__Your task__: The number needed is how many lines in these entries contain "cone"; give it alone.
------------------------------------------------------------
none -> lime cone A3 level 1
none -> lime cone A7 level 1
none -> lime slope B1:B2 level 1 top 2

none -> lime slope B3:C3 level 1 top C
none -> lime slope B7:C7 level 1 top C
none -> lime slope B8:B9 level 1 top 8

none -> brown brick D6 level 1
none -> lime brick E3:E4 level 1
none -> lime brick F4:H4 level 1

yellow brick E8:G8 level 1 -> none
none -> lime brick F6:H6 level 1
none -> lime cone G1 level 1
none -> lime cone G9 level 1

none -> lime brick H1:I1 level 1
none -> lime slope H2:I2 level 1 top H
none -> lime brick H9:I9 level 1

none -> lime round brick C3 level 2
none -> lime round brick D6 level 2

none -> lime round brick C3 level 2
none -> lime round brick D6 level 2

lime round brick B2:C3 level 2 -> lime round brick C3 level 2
------------------------------------------------------------
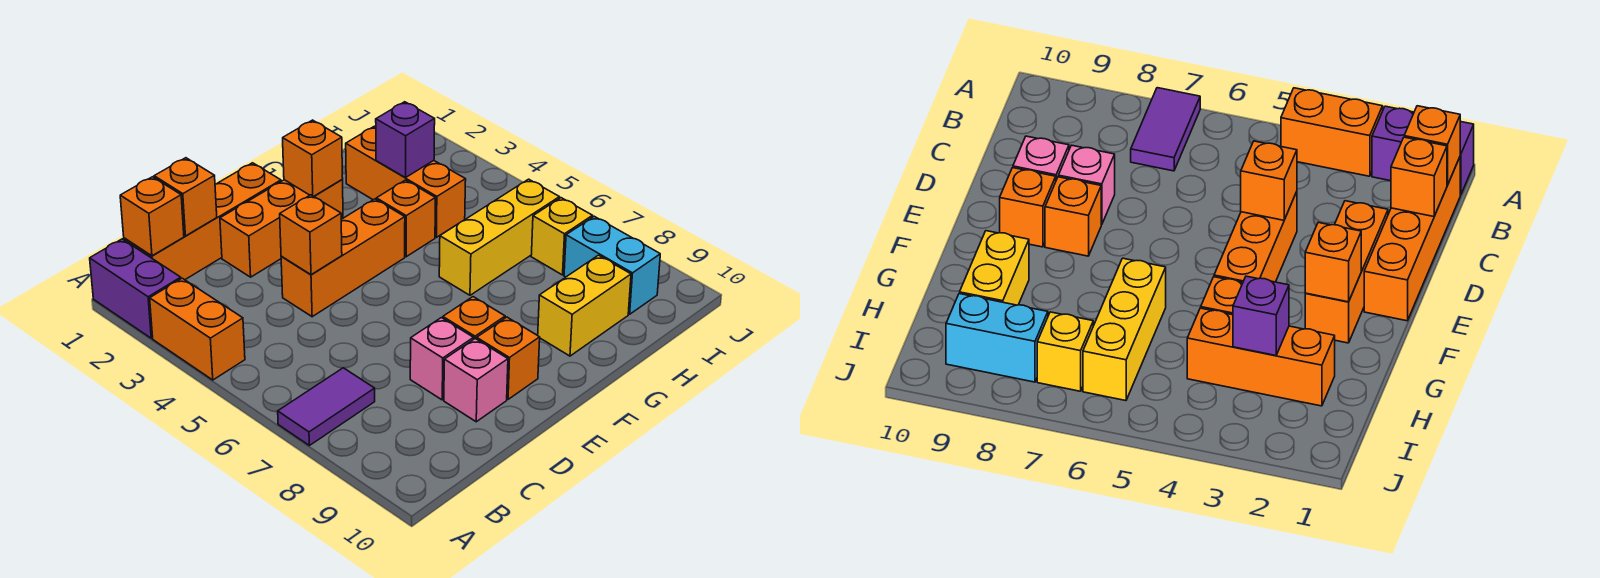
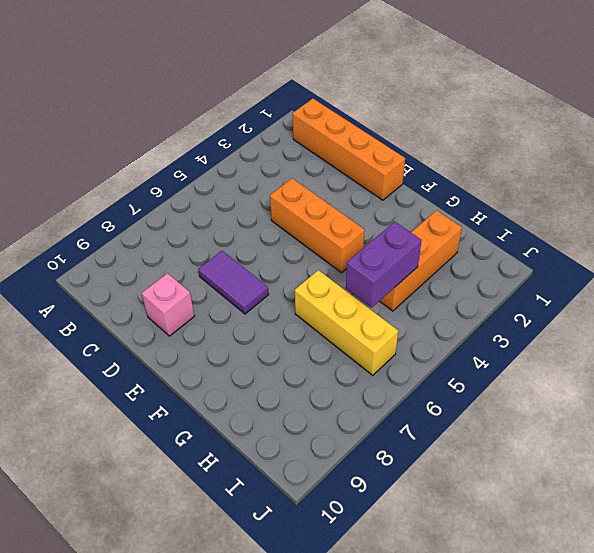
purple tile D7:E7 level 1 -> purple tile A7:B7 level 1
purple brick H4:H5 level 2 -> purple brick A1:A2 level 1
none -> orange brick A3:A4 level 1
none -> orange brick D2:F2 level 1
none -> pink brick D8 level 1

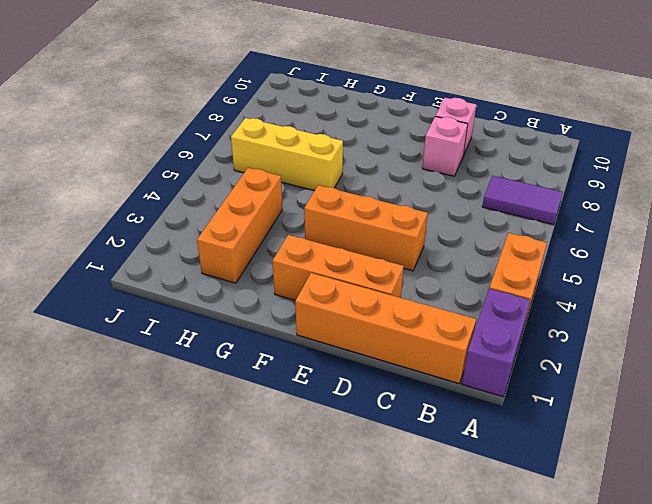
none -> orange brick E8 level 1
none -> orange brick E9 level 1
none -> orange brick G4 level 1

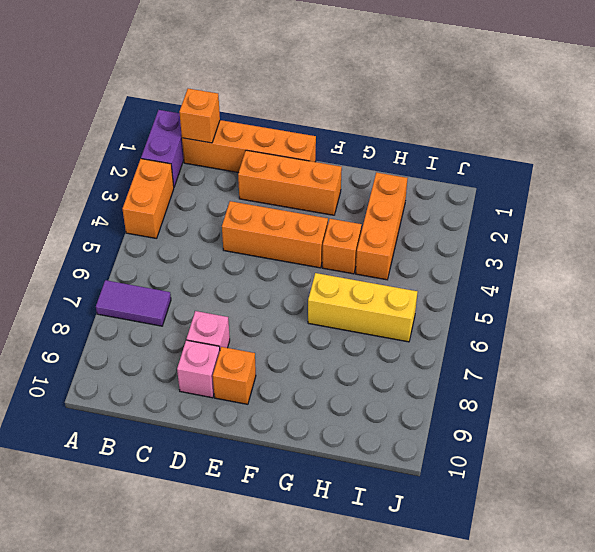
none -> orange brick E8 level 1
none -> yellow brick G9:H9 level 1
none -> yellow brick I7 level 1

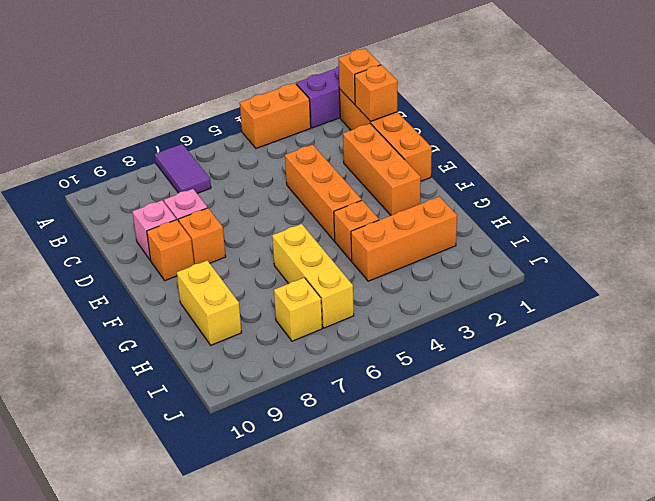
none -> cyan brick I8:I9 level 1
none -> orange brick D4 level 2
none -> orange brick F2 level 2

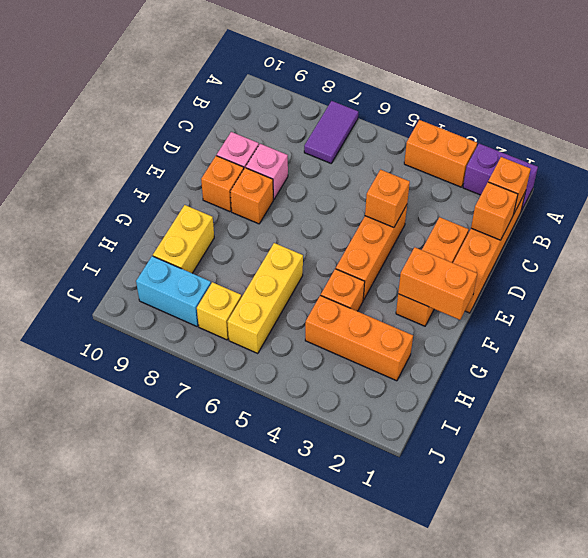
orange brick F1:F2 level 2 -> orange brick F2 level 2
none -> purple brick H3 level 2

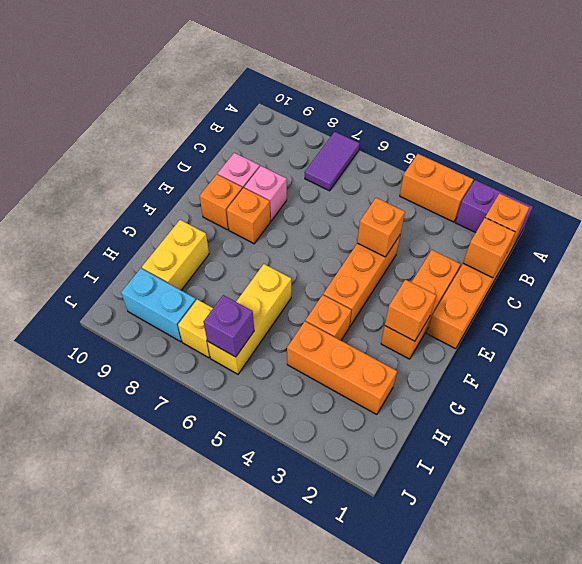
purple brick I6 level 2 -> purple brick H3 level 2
------------------------------------------------------------
__Reply__: 4